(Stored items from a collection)
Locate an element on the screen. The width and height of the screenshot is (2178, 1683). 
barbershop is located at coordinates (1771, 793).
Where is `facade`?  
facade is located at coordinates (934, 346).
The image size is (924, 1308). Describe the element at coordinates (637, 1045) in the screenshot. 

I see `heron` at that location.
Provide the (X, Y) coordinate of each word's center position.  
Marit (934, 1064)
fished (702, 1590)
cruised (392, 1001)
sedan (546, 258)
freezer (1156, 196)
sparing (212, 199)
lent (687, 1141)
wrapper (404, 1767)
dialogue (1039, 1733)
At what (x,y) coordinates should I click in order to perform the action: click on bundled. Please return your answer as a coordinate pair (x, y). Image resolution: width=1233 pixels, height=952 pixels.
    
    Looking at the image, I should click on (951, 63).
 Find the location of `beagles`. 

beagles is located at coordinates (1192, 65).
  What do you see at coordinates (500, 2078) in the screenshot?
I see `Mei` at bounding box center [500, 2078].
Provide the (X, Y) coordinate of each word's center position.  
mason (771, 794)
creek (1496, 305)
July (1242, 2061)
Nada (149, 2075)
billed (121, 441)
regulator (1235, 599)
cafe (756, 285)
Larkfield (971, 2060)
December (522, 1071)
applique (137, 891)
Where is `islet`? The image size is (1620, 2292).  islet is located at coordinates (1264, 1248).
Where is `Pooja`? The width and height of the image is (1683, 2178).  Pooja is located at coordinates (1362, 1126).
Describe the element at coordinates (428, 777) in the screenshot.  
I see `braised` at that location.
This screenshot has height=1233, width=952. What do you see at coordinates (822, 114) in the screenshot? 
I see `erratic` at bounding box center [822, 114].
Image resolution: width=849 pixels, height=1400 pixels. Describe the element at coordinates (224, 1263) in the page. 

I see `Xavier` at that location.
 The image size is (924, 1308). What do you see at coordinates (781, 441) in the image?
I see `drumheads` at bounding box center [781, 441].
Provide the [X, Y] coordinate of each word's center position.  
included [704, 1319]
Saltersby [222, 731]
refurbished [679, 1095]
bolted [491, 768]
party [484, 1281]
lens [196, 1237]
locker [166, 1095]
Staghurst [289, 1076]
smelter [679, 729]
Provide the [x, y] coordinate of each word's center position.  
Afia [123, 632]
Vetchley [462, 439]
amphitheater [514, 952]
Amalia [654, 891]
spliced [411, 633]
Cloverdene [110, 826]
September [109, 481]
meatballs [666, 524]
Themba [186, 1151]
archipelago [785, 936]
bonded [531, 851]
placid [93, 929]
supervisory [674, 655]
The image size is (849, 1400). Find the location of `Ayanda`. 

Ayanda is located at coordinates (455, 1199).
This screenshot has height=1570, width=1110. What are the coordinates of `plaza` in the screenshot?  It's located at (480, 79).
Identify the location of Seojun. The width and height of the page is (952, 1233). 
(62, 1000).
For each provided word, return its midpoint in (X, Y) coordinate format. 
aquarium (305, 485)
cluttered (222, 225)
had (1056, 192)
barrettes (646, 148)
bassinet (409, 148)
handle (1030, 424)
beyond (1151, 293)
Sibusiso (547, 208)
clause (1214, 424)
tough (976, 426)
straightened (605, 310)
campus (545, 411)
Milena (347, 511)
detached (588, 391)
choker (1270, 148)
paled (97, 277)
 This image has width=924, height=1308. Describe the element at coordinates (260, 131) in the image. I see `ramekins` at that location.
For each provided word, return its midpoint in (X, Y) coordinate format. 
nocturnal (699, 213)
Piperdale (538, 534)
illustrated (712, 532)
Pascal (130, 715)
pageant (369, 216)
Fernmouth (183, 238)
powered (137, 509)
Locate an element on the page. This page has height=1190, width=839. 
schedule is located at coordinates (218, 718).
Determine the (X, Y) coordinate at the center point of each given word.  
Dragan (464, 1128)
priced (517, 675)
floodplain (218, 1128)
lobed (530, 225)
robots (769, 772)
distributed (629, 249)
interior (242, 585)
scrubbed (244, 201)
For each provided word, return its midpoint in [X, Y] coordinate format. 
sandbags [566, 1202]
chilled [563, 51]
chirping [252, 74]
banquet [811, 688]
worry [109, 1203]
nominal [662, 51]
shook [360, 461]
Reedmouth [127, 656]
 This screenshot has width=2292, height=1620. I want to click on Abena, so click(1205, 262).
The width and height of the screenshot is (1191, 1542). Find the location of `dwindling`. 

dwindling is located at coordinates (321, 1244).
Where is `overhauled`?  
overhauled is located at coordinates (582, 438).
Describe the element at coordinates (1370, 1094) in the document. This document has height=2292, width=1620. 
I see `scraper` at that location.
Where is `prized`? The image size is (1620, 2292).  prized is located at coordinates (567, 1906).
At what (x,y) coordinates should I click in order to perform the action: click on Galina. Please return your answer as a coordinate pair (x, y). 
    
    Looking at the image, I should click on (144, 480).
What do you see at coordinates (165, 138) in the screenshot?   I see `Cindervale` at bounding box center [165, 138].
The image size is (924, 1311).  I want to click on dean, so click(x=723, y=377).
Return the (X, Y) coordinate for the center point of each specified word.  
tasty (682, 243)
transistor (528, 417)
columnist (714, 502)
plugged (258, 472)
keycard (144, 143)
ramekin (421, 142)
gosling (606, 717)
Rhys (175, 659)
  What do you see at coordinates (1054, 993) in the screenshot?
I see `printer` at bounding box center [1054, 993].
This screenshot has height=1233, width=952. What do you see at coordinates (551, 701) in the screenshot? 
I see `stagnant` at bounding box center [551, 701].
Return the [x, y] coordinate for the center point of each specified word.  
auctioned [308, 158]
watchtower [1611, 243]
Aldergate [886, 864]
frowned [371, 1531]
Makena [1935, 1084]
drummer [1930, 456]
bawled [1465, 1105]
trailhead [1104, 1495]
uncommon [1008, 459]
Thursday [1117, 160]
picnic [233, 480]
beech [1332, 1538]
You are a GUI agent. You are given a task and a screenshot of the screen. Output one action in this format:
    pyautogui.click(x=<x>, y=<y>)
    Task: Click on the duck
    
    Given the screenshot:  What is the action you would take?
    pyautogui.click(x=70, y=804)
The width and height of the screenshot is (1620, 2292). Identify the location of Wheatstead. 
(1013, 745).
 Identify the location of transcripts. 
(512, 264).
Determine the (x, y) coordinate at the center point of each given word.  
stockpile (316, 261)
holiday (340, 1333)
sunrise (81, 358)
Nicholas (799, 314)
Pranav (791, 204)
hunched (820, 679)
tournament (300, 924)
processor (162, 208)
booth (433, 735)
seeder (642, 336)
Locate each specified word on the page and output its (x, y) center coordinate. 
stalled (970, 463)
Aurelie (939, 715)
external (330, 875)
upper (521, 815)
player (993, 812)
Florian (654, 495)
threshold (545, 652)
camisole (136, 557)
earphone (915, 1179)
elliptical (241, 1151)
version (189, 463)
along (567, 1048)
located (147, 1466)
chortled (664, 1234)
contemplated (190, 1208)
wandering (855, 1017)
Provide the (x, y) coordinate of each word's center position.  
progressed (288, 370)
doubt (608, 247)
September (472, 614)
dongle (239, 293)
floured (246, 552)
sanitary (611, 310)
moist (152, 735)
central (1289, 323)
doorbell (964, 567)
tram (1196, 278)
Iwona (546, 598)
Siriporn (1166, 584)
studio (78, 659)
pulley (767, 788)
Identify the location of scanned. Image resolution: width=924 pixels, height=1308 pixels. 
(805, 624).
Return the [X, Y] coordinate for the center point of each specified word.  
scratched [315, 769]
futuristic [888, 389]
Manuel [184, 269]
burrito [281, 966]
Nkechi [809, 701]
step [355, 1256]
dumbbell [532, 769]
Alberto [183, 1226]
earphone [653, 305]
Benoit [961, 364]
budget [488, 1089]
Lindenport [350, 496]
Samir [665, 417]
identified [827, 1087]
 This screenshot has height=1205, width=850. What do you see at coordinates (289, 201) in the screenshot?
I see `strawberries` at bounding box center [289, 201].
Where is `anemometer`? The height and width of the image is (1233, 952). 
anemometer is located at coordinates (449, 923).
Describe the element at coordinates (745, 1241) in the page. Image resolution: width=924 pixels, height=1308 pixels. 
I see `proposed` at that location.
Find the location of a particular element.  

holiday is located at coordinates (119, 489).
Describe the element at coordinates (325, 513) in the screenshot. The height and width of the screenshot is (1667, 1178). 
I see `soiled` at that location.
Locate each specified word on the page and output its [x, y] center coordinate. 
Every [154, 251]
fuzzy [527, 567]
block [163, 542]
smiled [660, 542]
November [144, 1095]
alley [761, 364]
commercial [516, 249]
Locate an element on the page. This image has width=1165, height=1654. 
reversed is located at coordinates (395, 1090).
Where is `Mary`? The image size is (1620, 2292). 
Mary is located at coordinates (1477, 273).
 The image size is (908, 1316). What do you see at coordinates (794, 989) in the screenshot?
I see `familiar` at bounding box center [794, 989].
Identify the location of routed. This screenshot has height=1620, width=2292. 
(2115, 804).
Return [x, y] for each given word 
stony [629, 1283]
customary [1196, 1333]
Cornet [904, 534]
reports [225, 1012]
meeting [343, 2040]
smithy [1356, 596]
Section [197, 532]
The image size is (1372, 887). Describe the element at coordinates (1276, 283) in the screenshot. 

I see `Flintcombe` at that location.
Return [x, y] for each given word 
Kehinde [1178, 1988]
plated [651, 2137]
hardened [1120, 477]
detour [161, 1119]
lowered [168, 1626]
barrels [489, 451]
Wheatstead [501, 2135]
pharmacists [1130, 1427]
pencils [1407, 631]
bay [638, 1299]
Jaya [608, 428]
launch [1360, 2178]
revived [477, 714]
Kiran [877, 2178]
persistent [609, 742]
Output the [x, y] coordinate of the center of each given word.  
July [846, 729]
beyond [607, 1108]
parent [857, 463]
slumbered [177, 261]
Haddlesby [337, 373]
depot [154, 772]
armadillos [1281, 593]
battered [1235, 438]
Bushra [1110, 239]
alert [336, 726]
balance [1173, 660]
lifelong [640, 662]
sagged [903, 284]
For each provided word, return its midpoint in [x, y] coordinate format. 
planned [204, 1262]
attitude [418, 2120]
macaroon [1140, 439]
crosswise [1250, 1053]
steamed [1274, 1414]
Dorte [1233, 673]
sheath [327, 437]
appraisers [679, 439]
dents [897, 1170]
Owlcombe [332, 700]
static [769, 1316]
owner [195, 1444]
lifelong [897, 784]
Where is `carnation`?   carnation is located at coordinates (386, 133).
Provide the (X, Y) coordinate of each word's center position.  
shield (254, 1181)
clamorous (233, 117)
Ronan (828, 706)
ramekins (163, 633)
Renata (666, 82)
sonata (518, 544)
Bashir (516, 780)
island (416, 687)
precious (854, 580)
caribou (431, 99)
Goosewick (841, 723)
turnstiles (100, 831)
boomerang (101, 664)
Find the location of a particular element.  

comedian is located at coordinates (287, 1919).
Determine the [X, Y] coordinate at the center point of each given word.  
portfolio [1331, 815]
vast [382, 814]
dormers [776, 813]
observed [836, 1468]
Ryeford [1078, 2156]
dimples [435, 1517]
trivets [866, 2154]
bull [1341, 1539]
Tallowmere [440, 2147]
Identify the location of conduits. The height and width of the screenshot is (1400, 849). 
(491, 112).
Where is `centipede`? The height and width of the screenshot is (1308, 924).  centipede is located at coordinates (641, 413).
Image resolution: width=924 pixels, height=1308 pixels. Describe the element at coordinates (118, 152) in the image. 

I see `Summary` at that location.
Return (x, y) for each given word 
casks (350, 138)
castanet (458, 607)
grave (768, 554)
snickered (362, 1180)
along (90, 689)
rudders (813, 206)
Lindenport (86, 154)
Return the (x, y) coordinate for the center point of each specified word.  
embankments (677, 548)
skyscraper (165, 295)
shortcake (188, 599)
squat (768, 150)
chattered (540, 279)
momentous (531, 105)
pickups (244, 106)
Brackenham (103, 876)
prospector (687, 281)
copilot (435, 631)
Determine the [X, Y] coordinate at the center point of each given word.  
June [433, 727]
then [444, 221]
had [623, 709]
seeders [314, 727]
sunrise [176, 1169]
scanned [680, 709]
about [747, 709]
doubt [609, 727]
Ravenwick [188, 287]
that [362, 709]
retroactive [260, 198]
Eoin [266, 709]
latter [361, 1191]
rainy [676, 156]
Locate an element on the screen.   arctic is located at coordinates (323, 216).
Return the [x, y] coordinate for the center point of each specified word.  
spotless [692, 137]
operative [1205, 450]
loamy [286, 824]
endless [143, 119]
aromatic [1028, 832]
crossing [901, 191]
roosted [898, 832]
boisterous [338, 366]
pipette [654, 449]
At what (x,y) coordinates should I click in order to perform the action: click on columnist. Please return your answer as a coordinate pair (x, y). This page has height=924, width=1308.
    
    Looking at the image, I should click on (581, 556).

To do
Could you reproduce, word for word, the stretch of rows from the line containing "supervisory [674, 655]" through the line containing "choker (1270, 148)", including both of those lines?

Reply
supervisory [674, 655]
The image size is (849, 1400). Find the location of `Ayanda`. 

Ayanda is located at coordinates (455, 1199).
This screenshot has height=1570, width=1110. What are the coordinates of `plaza` in the screenshot?  It's located at (480, 79).
Identify the location of Seojun. The width and height of the page is (952, 1233). 
(62, 1000).
For each provided word, return its midpoint in (X, Y) coordinate format. 
aquarium (305, 485)
cluttered (222, 225)
had (1056, 192)
barrettes (646, 148)
bassinet (409, 148)
handle (1030, 424)
beyond (1151, 293)
Sibusiso (547, 208)
clause (1214, 424)
tough (976, 426)
straightened (605, 310)
campus (545, 411)
Milena (347, 511)
detached (588, 391)
choker (1270, 148)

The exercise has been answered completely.